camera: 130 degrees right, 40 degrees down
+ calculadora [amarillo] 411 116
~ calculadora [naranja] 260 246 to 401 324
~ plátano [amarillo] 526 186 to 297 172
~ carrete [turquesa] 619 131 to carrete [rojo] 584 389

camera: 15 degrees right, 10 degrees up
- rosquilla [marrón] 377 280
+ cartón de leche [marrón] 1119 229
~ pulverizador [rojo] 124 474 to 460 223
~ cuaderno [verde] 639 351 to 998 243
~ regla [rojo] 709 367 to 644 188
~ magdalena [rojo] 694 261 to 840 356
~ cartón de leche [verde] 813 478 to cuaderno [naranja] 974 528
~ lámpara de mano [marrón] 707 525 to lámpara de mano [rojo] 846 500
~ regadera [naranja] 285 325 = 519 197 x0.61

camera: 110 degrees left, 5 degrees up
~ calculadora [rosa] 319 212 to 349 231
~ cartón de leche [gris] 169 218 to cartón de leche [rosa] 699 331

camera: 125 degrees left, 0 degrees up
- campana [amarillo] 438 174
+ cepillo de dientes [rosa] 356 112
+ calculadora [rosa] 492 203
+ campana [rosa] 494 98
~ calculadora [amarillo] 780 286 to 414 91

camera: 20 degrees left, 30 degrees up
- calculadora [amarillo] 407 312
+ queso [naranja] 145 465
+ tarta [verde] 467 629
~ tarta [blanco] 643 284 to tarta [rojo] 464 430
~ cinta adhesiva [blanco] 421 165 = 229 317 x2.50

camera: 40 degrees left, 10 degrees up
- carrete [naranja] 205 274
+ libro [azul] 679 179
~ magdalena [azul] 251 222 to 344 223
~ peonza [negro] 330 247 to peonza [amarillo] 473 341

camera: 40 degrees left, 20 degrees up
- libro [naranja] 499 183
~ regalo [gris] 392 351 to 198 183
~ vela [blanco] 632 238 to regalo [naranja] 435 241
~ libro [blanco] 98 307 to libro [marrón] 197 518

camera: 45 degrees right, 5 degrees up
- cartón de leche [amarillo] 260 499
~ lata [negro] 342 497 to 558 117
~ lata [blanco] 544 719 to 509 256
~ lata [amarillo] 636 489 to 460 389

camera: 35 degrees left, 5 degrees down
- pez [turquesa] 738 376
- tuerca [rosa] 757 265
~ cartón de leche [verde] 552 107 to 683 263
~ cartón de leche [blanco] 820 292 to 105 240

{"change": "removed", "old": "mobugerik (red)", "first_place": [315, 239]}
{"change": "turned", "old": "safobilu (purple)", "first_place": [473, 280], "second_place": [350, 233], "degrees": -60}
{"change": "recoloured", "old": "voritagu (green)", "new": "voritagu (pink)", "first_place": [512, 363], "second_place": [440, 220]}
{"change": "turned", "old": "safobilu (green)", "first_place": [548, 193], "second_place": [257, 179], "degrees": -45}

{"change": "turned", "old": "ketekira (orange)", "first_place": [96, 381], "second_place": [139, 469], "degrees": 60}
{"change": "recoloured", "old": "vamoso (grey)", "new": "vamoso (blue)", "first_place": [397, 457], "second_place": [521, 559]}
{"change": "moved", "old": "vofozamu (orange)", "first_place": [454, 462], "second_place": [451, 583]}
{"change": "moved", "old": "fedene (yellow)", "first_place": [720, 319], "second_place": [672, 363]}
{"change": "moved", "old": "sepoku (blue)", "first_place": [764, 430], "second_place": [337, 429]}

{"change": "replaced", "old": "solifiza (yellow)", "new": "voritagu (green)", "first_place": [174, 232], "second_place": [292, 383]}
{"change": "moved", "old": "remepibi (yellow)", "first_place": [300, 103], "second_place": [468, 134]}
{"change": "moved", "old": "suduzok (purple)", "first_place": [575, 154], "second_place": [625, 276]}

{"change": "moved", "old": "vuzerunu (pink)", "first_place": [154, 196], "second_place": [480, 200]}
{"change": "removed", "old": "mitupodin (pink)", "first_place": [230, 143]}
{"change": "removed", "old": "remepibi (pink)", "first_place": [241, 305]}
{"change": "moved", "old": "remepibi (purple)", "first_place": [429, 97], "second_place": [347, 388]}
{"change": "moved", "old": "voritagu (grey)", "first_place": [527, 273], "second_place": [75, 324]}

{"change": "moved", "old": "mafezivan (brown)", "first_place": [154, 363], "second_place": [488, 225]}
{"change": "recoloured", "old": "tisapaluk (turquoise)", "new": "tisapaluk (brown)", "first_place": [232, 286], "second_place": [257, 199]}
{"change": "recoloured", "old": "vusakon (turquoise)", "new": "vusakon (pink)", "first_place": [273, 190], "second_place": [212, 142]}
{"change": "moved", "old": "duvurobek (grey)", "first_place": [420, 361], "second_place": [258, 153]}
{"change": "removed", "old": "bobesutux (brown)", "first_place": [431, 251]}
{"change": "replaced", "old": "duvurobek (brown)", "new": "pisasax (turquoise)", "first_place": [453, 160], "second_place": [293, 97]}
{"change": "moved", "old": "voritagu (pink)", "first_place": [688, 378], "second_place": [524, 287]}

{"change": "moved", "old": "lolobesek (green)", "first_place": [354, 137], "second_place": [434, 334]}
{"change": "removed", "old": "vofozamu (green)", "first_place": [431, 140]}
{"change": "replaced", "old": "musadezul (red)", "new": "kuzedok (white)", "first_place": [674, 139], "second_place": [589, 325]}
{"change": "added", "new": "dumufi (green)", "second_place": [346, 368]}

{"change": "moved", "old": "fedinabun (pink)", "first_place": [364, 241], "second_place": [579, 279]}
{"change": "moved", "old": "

**WHAT THE TASK REQUIRES:**
Reproduce exactly, please, only the lines from the start of the data above to the line that contains "186 to 297 172", with both ends kept.

**SOLVED EXERCISE:**
camera: 130 degrees right, 40 degrees down
+ calculadora [amarillo] 411 116
~ calculadora [naranja] 260 246 to 401 324
~ plátano [amarillo] 526 186 to 297 172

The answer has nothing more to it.